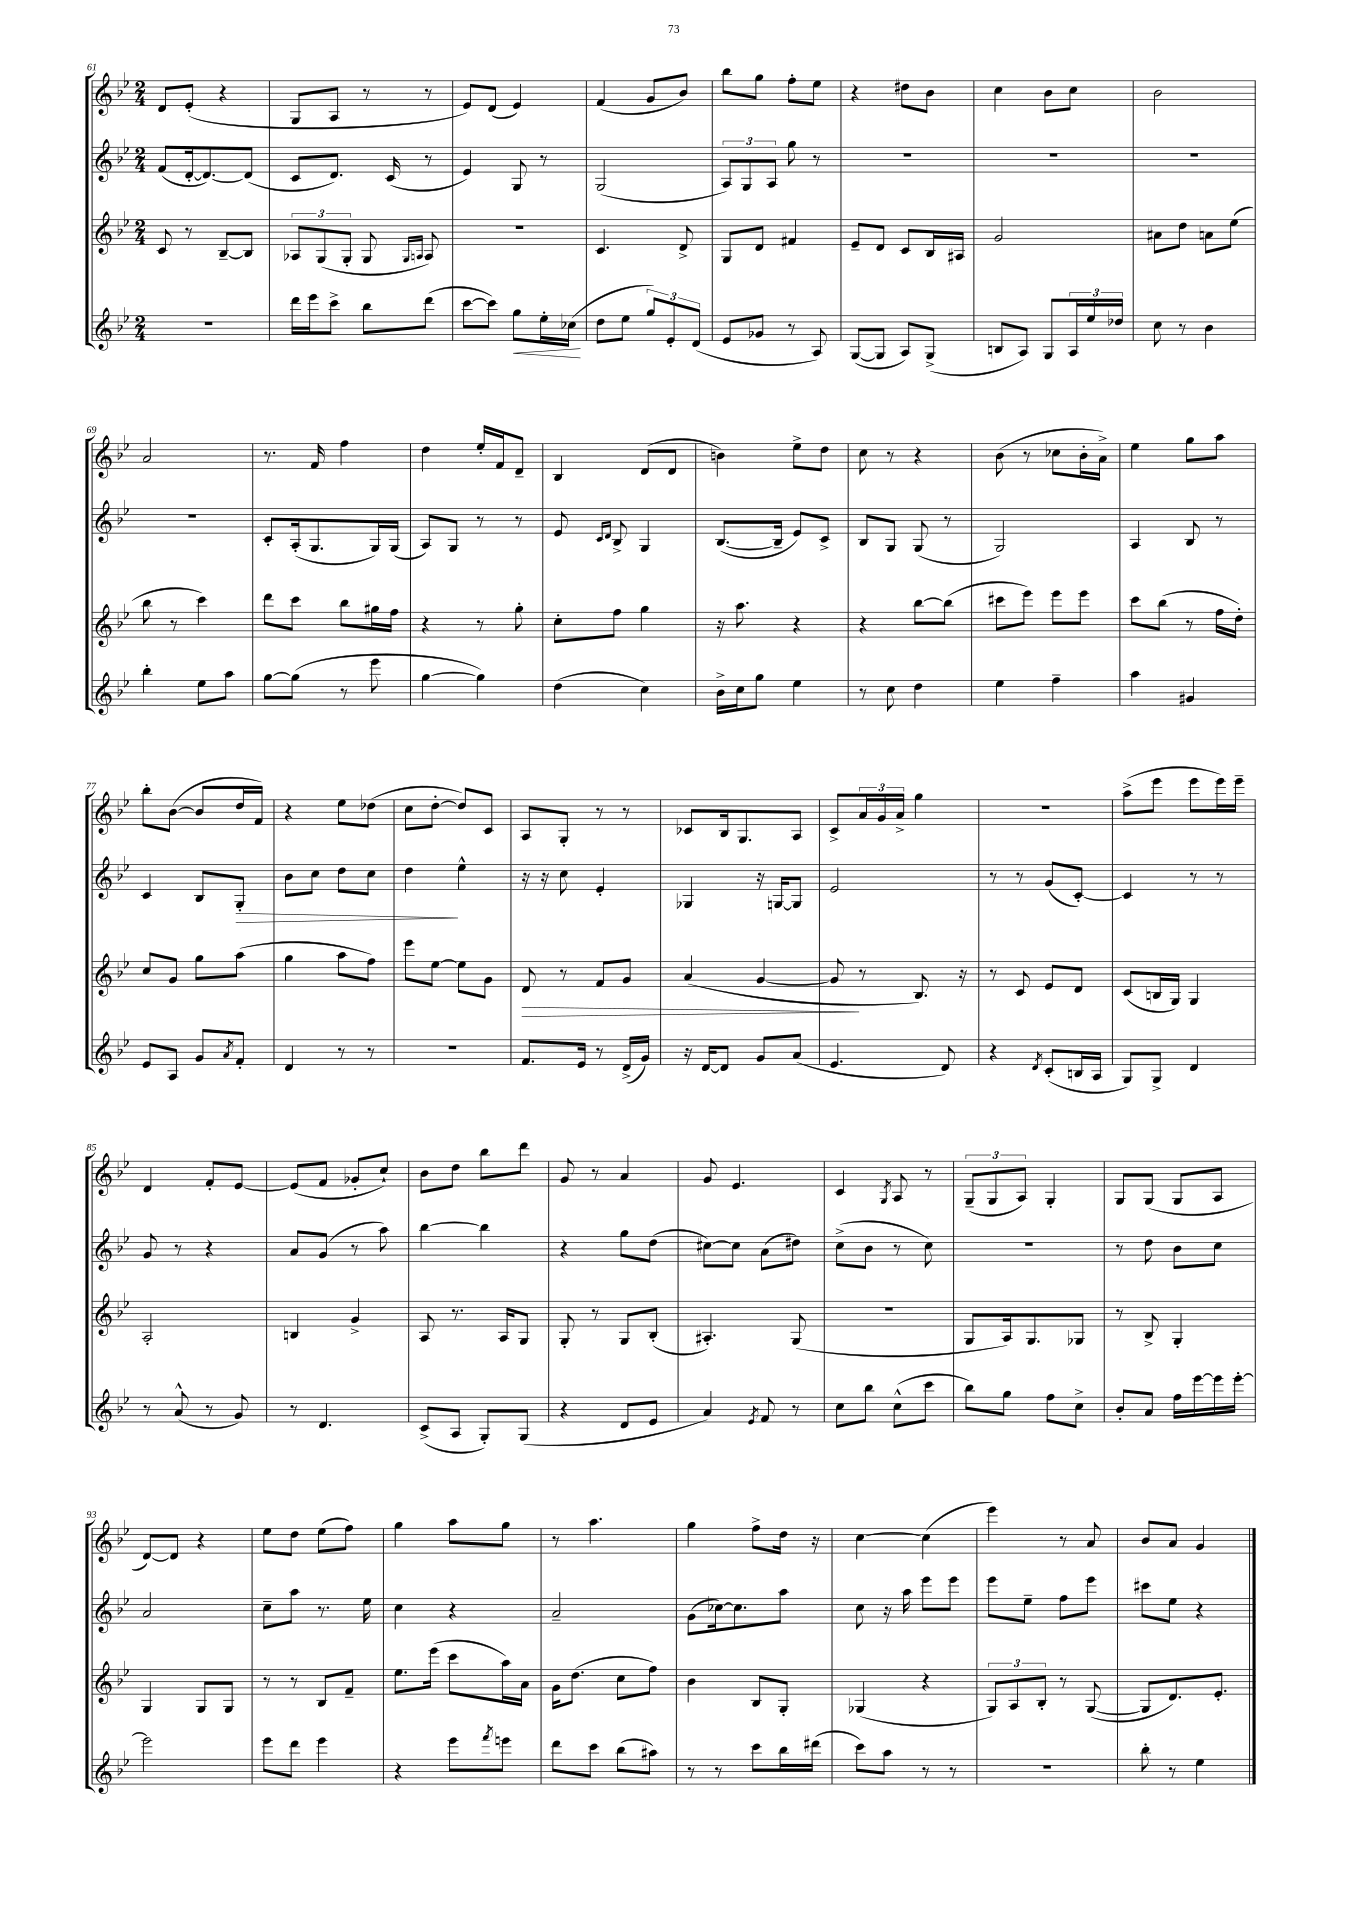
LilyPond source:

<<
\new StaffGroup <<
\new Staff = "s0" {
    \clef treble \key bes \major \numericTimeSignature \time 2/4
    d'8 ees'8-.( r4 |
    g8 a8 r8 r8 |
    ees'8) d'8( ees'4) |
    f'4( g'8 bes'8) |
    bes''8 g''8 f''8-. ees''8 |
    r4 dis''8 bes'8 |
    c''4 bes'8 c''8 |
    bes'2 |
    a'2 |
    r8. f'16 f''4 |
    d''4 ees''16-. f'16 d'8-- |
    bes4 d'8( d'8 |
    b'4) ees''8-> d''8 |
    c''8 r8 r4 |
    bes'8( r8 ces''8 bes'16-. a'16->) |
    ees''4 g''8 a''8 |
    bes''8-. bes'8~( bes'8 d''16 f'16) |
    r4 ees''8 des''8( |
    c''8 d''8~-. d''8) c'8 |
    a8 g8-. r8 r8 |
    ces'8 bes16 g8. a8 |
    c'8-> \tuplet 3/2 { a'16 g'16 a'16-> } g''4 |
    R2 |
    a''8->( ees'''8 ees'''8 ees'''16) ees'''16-- |
    d'4 f'8-. ees'8~ |
    ees'8( f'8 ges'8-. c''8-!) |
    bes'8 d''8 bes''8 d'''8 |
    g'8 r8 a'4 |
    g'8 ees'4. |
    c'4 \acciaccatura { g8 } a8 r8 |
    \tuplet 3/2 { g8--( g8 a8) } g4-. |
    g8 g8( g8 a8 |
    d'8~) d'8 r4 |
    ees''8 d''8 ees''8( f''8) |
    g''4 a''8 g''8 |
    r8 a''4. |
    g''4 f''8-> d''16 r16 |
    c''4~ c''4( |
    ees'''4) r8 a'8 |
    bes'8 a'8 g'4 \bar "|." |
}
\new Staff = "s1" {
    \clef treble \key bes \major \numericTimeSignature \time 2/4
    f'8( d'16~-. d'8.~) d'8( |
    c'8 d'8.) c'16( r8 |
    ees'4) g8 r8 |
    g2( |
    \tuplet 3/2 { a8) g8 a8 } g''8 r8 |
    R2 |
    R2 |
    R2 |
    R2 |
    c'8-. a16-.( g8. g16) g16( |
    a8) g8 r8 r8 |
    ees'8 \grace { c'16 d'16 } bes8-> g4 |
    bes8.~( bes16-- ees'8) c'8-> |
    bes8 g8 g8( r8 |
    g2) |
    a4 bes8 r8 |
    c'4 bes8 g8-.\> |
    bes'8 c''8 d''8 c''8 |
    d''4\! ees''4-^ |
    r16 r16 c''8 ees'4-. |
    ges4 r16 g16~ g8 |
    ees'2 |
    r8 r8 g'8( c'8~-.) |
    c'4 r8 r8 |
    g'8 r8 r4 |
    a'8 g'8( r8 a''8) |
    bes''4~ bes''4 |
    r4 g''8 d''8( |
    cis''8~) cis''8 a'8( dis''8) |
    c''8->( bes'8 r8 c''8) |
    R2 |
    r8 d''8 bes'8 c''8 |
    a'2 |
    c''8-- a''8 r8. ees''16 |
    c''4 r4 |
    a'2-- |
    g'8( ces''16~) ces''8. a''8 |
    c''8 r16 a''16 ees'''8 ees'''8 |
    ees'''8 ees''8-- f''8 ees'''8 |
    cis'''8 ees''8 r4 \bar "|." |
}
\new Staff = "s2" {
    \clef treble \key bes \major \numericTimeSignature \time 2/4
    c'8 r8 bes8~-- bes8 |
    \tuplet 3/2 { aes8 g8( g8-. } g8 \grace { g16 a16 } a8) |
    r2 |
    c'4. d'8-> |
    g8 d'8 fis'4 |
    ees'8-- d'8 c'8 bes16 ais16 |
    g'2 |
    ais'8 d''8 a'8 ees''8( |
    bes''8 r8 c'''4) |
    d'''8 c'''8 bes''8 gis''16 f''16 |
    r4 r8 g''8-. |
    c''8-. f''8 g''4 |
    r16 a''8. r4 |
    r4 bes''8~ bes''8( |
    cis'''8 ees'''8) ees'''8 ees'''8 |
    c'''8 bes''8( r8 f''16 d''16-.) |
    c''8 g'8 g''8 a''8( |
    g''4 a''8 f''8) |
    ees'''8 ees''8~ ees''8 g'8 |
    d'8\> r8 f'8 g'8 |
    a'4( g'4~ |
    g'8\! r8 bes8.) r16 |
    r8 c'8 ees'8 d'8 |
    c'8( b16 g16) g4 |
    a2-. |
    b4 g'4-> |
    a8 r8. a16 g8 |
    g8-. r8 g8 bes8-.( |
    ais4.-.) g8( |
    R2 |
    g8 a16) g8. ges8 |
    r8 bes8-> g4-. |
    g4 g8 g8 |
    r8 r8 bes8 f'8-- |
    ees''8. ees'''16( c'''8 a''16) a'16 |
    g'16 d''8.( c''8 f''8) |
    bes'4 bes8 g8-. |
    ges4( r4 |
    \tuplet 3/2 { g8) a8 bes8-. } r8 g8~( |
    g8 d'8.) ees'8.-. \bar "|." |
}
\new Staff = "s3" {
    \clef treble \key bes \major \numericTimeSignature \time 2/4
    R2 |
    d'''16 ees'''16 c'''8-> bes''8 d'''8( |
    c'''8~ c'''8) g''8\< ees''16-. ces''16\!( |
    d''8 ees''8 \tuplet 3/2 { g''8) ees'8-. d'8( } |
    ees'8 ges'8 r8 a8) |
    g8~( g8 a8) g8->( |
    b8 a8) g8 \tuplet 3/2 { a16 ees''16 des''16 } |
    c''8 r8 bes'4 |
    bes''4-. ees''8 a''8 |
    g''8~ g''8( r8 ees'''8 |
    g''4~ g''4) |
    d''4( c''4) |
    bes'16-> c''16 g''8 ees''4 |
    r8 c''8 d''4 |
    ees''4 f''4-- |
    a''4 gis'4 |
    ees'8 a8 g'8 \acciaccatura { a'8 } f'8-. |
    d'4 r8 r8 |
    R2 |
    f'8. ees'16 r8 d'16->( g'16) |
    r16 d'16~ d'8 g'8 a'8( |
    ees'4. d'8) |
    r4 \acciaccatura { d'8 } c'8-.( b16 a16 |
    g8) g8-> d'4 |
    r8 a'8-^( r8 g'8) |
    r8 d'4. |
    c'8->( a8 g8-.) g8( |
    r4 d'8 ees'8 |
    a'4) \acciaccatura { ees'8 } f'8 r8 |
    c''8 bes''8 c''8-^( c'''8 |
    bes''8) g''8 f''8 c''8-> |
    bes'8-. a'8 f''16 ees'''16~ ees'''16 ees'''16~-. |
    ees'''2 |
    ees'''8 d'''8 ees'''4 |
    r4 ees'''8 \acciaccatura { f'''8 } e'''8 |
    d'''8 c'''8 bes''8( ais''8) |
    r8 r8 c'''8 bes''16 dis'''16( |
    c'''8) a''8 r8 r8 |
    r2 |
    bes''8-. r8 ees''4 \bar "|." |
}
>>
>>
\layout { \context { \Score currentBarNumber = #61 } }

============================================================

WRITTEN PROBLEM - Count how many lines in the rows above contain the string "tuplet", and give only that number.

SOLUTION TO THIS EXERCISE - 7